** START **

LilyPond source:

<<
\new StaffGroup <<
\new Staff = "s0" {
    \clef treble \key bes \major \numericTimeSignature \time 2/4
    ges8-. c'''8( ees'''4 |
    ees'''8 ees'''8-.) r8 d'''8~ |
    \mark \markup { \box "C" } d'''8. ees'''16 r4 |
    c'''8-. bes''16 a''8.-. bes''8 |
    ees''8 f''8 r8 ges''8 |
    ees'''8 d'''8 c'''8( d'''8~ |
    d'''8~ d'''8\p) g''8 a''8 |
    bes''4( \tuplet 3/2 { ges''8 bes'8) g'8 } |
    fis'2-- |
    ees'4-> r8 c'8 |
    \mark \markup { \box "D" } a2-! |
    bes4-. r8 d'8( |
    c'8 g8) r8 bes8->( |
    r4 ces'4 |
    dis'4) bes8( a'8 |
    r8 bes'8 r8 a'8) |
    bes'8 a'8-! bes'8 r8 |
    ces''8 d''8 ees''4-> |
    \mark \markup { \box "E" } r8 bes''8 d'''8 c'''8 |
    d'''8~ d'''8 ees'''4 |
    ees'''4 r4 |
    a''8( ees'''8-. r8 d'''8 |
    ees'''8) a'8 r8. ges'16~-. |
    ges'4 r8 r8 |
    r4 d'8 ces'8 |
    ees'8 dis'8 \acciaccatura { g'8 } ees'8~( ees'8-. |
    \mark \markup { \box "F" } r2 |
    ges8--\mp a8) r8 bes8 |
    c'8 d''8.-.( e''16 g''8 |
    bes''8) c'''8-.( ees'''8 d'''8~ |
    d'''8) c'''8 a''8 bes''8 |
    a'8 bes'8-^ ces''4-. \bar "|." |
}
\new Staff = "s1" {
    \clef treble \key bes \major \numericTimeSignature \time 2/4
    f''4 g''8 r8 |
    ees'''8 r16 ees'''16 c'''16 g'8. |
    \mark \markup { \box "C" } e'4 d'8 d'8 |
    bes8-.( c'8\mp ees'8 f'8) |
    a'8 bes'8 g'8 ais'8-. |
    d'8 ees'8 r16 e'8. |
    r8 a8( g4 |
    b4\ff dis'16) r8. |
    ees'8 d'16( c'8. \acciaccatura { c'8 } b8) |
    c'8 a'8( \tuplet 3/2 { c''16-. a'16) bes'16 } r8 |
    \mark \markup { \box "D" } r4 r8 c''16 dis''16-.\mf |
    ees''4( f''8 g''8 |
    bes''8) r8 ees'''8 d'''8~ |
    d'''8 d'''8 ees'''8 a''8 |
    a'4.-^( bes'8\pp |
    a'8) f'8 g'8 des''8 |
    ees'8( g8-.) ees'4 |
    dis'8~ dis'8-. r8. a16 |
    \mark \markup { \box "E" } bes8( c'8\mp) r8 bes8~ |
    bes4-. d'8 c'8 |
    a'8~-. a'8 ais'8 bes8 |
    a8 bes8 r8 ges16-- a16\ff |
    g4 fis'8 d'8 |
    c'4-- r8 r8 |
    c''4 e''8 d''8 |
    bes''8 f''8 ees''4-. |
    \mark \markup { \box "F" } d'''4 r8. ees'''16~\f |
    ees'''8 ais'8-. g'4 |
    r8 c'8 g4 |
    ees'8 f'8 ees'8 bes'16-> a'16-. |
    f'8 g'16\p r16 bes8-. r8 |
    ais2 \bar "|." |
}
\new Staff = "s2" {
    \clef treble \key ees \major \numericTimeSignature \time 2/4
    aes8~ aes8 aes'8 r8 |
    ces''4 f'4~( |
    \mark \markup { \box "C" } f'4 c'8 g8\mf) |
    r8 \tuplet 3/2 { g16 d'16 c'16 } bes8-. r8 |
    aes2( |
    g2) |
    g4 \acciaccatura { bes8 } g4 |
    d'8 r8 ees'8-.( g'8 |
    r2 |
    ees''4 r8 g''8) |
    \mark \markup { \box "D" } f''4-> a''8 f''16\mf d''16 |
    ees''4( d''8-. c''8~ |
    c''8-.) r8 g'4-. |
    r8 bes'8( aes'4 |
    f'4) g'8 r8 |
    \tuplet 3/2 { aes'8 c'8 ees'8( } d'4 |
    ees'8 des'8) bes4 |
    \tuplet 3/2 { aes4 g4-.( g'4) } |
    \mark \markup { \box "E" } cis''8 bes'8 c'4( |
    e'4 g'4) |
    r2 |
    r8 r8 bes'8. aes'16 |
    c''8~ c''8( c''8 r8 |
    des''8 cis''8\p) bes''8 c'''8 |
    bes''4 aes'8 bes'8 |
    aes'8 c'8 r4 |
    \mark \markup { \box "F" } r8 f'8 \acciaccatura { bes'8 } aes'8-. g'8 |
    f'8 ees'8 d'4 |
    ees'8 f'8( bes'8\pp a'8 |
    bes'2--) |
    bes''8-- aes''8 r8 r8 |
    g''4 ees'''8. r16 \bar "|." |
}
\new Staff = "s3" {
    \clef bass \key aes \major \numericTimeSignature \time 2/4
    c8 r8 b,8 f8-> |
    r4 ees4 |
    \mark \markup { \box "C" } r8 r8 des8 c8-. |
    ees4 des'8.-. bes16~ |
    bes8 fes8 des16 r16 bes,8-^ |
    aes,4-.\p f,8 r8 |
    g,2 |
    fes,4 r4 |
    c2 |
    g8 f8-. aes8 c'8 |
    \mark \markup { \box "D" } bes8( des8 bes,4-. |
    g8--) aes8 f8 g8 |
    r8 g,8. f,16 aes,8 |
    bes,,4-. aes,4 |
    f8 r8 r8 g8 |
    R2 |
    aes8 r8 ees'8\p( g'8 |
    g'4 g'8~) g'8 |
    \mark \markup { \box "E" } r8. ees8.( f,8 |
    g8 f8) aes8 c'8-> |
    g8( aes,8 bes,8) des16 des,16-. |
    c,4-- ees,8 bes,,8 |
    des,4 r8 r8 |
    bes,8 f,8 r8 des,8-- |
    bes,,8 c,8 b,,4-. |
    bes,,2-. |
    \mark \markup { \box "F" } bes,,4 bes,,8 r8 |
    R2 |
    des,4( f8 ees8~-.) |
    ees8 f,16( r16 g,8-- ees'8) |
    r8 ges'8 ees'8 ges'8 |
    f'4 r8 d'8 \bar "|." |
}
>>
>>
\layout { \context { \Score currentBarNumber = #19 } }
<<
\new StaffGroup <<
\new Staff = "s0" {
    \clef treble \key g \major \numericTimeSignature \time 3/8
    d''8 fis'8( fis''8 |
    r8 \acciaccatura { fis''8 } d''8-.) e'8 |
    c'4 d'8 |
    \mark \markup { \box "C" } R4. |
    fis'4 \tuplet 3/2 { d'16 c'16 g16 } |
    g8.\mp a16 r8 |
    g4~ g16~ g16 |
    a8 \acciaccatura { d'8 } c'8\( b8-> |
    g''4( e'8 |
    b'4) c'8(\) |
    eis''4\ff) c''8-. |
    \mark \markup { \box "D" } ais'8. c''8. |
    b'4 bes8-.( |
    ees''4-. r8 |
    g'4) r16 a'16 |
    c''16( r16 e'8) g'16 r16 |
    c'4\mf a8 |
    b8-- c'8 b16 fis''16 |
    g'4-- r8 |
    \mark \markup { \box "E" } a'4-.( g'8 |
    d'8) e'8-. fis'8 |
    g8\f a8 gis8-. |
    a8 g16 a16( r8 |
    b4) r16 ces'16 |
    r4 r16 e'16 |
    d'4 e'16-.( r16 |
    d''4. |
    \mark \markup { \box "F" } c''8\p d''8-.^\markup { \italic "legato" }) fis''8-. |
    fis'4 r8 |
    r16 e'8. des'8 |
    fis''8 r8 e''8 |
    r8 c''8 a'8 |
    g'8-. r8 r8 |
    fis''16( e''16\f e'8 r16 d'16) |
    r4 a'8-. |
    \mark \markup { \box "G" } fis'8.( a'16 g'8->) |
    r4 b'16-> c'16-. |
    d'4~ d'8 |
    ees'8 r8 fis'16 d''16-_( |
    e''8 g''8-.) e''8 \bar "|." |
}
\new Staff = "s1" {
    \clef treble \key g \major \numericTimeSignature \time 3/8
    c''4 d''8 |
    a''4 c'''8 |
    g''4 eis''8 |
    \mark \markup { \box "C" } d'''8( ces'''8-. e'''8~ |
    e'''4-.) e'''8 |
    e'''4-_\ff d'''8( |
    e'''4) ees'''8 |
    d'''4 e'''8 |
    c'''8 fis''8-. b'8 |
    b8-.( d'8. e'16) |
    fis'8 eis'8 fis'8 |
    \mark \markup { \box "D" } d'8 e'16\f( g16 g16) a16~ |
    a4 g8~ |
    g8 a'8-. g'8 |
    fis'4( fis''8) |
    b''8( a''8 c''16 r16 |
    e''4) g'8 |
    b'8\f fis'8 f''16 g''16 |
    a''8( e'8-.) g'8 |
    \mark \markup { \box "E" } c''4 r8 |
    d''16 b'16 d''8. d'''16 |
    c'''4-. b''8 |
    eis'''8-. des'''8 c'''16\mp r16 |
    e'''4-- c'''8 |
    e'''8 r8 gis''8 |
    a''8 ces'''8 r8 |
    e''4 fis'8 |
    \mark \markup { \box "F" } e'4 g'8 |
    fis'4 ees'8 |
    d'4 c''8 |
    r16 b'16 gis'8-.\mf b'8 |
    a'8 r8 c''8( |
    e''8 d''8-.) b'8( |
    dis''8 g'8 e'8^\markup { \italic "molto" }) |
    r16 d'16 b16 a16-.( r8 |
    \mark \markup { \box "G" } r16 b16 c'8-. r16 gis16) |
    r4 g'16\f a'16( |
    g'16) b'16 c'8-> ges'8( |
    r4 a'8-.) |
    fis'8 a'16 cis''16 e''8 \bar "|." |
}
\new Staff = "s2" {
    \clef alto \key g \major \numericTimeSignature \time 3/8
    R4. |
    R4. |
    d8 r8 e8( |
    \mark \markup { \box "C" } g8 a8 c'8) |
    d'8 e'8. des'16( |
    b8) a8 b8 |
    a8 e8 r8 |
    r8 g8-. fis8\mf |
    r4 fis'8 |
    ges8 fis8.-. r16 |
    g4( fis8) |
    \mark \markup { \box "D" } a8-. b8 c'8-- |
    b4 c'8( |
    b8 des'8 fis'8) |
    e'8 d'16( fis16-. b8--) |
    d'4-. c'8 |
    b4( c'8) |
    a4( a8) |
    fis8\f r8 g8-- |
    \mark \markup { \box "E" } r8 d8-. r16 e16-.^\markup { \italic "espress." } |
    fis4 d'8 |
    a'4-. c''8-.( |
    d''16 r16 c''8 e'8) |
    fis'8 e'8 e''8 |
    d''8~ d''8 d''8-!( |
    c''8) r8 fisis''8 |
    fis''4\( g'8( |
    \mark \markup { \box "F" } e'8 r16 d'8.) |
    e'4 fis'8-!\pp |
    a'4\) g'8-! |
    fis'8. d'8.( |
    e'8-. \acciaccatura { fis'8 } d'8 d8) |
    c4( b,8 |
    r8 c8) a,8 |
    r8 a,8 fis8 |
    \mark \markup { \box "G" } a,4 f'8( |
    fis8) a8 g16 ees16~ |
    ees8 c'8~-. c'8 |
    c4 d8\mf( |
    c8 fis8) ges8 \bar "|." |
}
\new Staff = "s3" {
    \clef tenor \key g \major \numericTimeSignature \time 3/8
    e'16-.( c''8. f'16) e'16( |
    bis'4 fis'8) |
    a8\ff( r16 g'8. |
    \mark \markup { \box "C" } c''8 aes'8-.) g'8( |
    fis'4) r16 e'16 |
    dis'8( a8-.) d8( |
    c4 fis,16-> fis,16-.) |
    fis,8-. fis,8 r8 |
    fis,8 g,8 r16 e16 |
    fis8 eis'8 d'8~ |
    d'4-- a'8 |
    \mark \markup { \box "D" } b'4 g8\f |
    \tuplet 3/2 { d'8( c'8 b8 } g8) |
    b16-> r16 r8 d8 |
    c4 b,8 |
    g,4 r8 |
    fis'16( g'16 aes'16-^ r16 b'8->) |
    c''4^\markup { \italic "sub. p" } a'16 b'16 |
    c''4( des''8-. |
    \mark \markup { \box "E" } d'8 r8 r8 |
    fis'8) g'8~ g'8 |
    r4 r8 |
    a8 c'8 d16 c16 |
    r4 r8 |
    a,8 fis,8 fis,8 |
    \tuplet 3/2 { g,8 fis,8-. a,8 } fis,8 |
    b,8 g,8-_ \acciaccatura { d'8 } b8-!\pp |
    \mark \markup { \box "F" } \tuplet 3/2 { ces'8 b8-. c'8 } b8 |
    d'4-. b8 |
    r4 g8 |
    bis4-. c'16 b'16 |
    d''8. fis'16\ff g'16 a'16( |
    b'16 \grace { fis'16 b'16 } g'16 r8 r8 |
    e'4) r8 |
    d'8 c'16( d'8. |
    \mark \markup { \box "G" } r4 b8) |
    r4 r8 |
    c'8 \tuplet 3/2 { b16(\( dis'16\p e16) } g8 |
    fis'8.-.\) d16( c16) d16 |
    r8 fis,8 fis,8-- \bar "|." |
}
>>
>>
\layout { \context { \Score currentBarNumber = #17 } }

** END **

#### [TASK OBJECTIVE]
Find every line in the items above that contains the word "Score", matching case exactly, and copy each of those lines in full.

#### [FULL SOLUTION]
\layout { \context { \Score currentBarNumber = #19 } }
\layout { \context { \Score currentBarNumber = #17 } }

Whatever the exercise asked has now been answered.